Structured diff data:
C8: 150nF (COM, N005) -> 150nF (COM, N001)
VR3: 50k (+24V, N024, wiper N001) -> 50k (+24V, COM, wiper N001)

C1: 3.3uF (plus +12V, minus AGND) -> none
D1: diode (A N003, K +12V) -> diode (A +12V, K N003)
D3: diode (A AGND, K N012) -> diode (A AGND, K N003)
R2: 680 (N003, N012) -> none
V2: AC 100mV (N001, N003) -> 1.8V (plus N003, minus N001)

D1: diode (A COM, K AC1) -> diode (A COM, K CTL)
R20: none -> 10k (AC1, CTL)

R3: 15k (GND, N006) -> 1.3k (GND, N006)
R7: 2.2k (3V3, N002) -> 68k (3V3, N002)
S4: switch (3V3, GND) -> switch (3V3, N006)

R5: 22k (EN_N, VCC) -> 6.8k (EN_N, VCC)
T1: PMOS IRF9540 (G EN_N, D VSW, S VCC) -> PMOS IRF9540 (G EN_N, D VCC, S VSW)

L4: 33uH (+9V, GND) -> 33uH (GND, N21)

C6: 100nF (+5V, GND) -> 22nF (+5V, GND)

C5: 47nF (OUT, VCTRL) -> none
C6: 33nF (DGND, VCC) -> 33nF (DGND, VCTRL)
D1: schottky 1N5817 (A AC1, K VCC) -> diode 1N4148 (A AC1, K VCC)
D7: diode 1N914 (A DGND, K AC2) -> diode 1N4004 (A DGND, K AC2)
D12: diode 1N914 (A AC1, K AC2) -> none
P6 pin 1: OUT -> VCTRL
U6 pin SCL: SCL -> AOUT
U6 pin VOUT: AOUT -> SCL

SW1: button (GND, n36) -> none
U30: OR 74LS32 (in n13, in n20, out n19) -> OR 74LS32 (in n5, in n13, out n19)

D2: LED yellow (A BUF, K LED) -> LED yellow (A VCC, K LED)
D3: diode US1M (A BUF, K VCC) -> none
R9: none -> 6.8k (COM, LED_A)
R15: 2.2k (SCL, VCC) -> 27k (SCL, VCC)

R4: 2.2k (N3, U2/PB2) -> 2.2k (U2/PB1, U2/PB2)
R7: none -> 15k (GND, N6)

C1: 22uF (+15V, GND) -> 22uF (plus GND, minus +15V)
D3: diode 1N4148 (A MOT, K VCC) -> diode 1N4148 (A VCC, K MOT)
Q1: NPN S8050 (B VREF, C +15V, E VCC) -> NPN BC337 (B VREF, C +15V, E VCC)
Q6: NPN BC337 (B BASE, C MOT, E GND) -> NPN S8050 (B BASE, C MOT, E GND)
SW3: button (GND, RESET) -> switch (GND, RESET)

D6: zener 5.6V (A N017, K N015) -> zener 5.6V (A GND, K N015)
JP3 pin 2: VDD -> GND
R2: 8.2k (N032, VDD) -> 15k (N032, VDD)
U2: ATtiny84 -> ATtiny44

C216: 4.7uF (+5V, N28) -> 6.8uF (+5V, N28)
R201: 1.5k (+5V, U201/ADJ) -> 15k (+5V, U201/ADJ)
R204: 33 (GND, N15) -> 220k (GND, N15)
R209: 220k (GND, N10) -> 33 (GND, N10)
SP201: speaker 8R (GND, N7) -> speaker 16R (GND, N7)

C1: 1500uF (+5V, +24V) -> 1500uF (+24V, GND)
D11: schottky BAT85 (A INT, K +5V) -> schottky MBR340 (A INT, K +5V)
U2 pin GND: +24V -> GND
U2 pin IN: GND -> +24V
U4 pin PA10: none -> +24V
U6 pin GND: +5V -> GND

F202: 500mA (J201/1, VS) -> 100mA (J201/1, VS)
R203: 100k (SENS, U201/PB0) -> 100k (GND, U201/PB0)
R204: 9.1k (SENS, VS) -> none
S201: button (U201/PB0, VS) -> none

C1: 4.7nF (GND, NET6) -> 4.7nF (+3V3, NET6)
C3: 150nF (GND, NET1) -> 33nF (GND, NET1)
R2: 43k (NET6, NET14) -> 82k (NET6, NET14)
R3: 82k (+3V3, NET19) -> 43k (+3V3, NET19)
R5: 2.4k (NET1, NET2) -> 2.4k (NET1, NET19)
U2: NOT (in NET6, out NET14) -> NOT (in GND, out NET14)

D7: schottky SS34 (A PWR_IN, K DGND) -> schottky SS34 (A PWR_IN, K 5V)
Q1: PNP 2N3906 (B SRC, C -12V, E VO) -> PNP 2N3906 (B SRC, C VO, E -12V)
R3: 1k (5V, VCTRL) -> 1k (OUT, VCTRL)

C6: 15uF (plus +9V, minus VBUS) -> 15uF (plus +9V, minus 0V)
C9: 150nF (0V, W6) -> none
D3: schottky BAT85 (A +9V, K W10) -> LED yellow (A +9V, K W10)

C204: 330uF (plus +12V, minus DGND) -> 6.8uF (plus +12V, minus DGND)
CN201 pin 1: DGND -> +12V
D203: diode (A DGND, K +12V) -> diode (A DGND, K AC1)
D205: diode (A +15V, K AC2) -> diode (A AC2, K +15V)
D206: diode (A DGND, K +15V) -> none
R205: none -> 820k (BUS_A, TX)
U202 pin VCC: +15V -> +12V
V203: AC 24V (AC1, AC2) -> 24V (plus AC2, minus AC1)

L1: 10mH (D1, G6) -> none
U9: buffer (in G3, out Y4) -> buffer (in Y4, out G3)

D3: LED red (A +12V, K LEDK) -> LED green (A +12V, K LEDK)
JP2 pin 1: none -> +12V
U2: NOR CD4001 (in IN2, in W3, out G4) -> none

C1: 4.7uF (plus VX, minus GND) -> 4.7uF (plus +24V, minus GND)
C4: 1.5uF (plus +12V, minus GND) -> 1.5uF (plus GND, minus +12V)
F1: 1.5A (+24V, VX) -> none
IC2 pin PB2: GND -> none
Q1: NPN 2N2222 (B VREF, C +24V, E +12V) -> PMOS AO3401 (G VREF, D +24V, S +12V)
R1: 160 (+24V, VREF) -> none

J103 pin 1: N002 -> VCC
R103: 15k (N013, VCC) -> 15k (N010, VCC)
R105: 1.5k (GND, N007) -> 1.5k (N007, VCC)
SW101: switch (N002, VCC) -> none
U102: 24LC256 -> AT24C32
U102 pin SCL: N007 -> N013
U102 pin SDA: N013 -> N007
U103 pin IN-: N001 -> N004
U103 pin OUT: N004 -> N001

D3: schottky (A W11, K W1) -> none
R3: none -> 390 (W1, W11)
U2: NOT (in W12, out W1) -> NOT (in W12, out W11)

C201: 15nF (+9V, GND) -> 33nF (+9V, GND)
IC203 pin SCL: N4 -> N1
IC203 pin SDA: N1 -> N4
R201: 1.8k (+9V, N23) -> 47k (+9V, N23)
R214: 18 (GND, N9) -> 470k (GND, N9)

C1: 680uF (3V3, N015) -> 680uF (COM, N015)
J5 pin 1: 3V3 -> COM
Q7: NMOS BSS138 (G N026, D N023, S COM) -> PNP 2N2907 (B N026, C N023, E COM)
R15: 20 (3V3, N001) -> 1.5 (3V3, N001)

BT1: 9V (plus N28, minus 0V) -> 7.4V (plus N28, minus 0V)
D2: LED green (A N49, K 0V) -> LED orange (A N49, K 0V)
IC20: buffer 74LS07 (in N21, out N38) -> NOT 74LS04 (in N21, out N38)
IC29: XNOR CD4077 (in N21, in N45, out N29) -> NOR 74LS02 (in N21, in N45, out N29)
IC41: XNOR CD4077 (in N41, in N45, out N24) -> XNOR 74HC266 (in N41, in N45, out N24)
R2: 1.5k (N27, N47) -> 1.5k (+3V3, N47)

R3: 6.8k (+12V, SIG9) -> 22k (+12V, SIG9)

Your assignment: For every line above that has "yellow" in it, copy the line.

Response to this exercise:
D2: LED yellow (A BUF, K LED) -> LED yellow (A VCC, K LED)
D3: schottky BAT85 (A +9V, K W10) -> LED yellow (A +9V, K W10)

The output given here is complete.